EXERCISE ::
Reproduce the records without their pictures, keeping every word as it is.

INFORMATION GIVEN ::

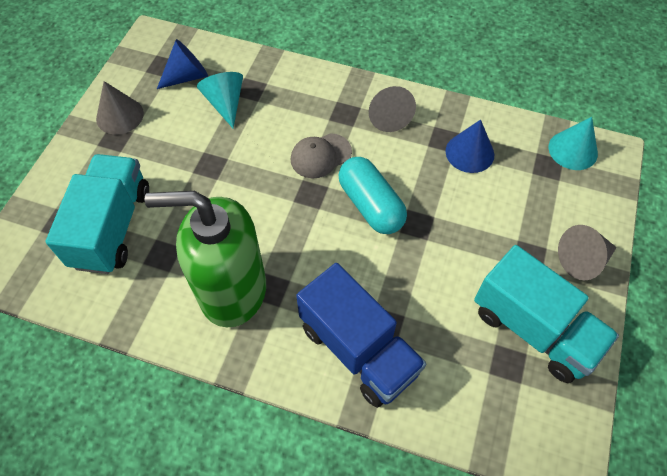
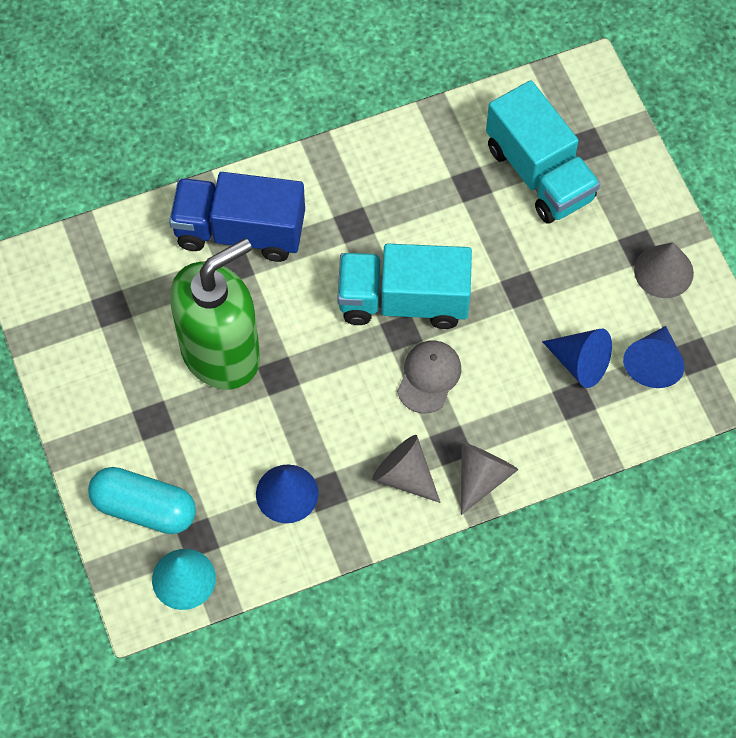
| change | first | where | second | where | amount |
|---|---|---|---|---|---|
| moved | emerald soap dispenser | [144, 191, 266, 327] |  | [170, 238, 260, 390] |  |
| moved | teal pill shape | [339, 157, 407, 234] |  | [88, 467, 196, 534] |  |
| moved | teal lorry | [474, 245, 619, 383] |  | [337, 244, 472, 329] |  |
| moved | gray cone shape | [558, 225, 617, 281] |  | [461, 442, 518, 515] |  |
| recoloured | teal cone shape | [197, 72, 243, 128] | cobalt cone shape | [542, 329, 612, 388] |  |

TASK RESPONSE ::
| change | first | where | second | where | amount |
|---|---|---|---|---|---|
| moved | emerald soap dispenser | [144, 191, 266, 327] |  | [170, 238, 260, 390] |  |
| moved | teal pill shape | [339, 157, 407, 234] |  | [88, 467, 196, 534] |  |
| moved | teal lorry | [474, 245, 619, 383] |  | [337, 244, 472, 329] |  |
| moved | gray cone shape | [558, 225, 617, 281] |  | [461, 442, 518, 515] |  |
| recoloured | teal cone shape | [197, 72, 243, 128] | cobalt cone shape | [542, 329, 612, 388] |  |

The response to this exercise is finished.